REQUIREMENT:
Your response should contain each line of the data that includes "turned".

DATA RECORDS:
###
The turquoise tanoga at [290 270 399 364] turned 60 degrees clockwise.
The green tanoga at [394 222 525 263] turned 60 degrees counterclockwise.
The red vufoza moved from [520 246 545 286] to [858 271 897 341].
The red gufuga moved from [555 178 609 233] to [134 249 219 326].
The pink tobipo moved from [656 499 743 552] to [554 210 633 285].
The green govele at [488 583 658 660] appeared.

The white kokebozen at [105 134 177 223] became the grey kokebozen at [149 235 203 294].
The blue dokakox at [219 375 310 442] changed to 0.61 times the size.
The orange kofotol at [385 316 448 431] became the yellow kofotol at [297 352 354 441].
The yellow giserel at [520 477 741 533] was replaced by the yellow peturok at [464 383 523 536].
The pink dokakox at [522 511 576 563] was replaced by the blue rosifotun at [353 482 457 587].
###
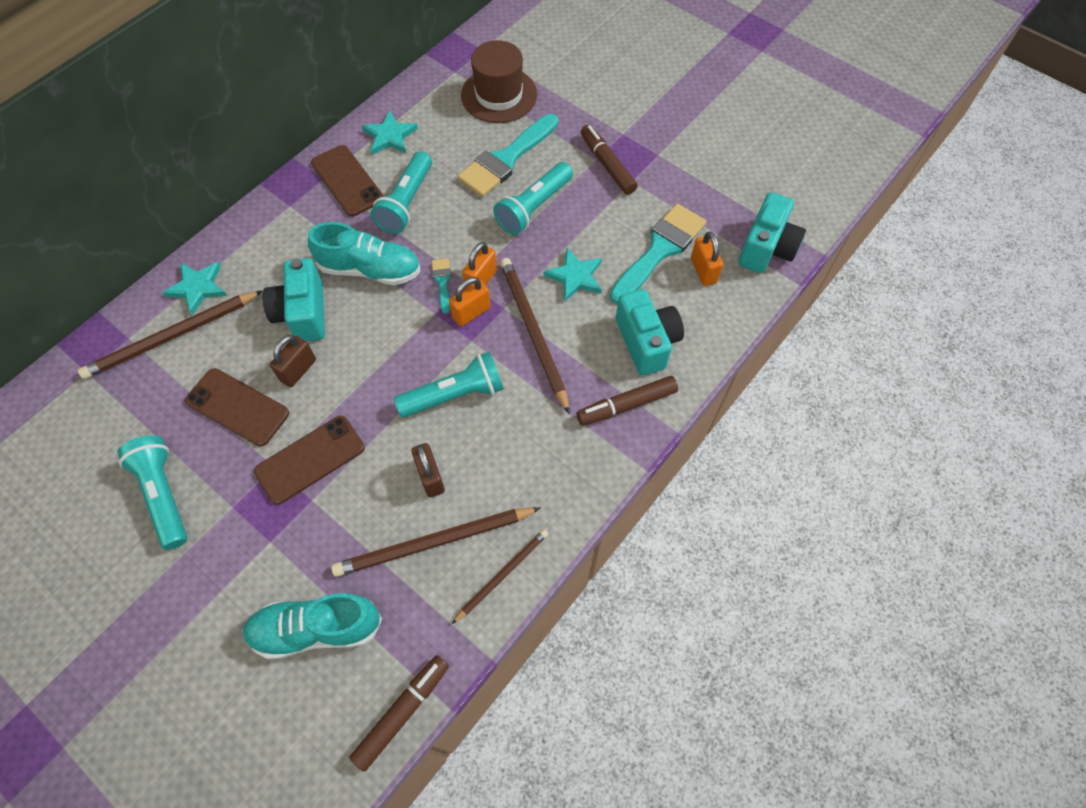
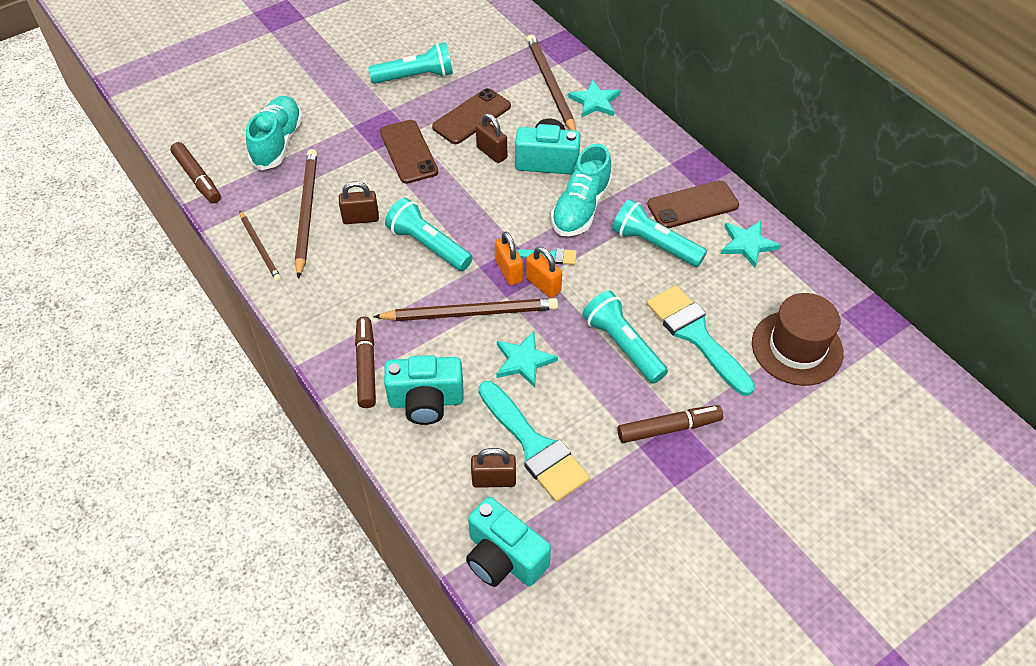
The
###
FINISHED TASK:
The turquoise tanoga at [290 270 399 364] turned 60 degrees clockwise.
The green tanoga at [394 222 525 263] turned 60 degrees counterclockwise.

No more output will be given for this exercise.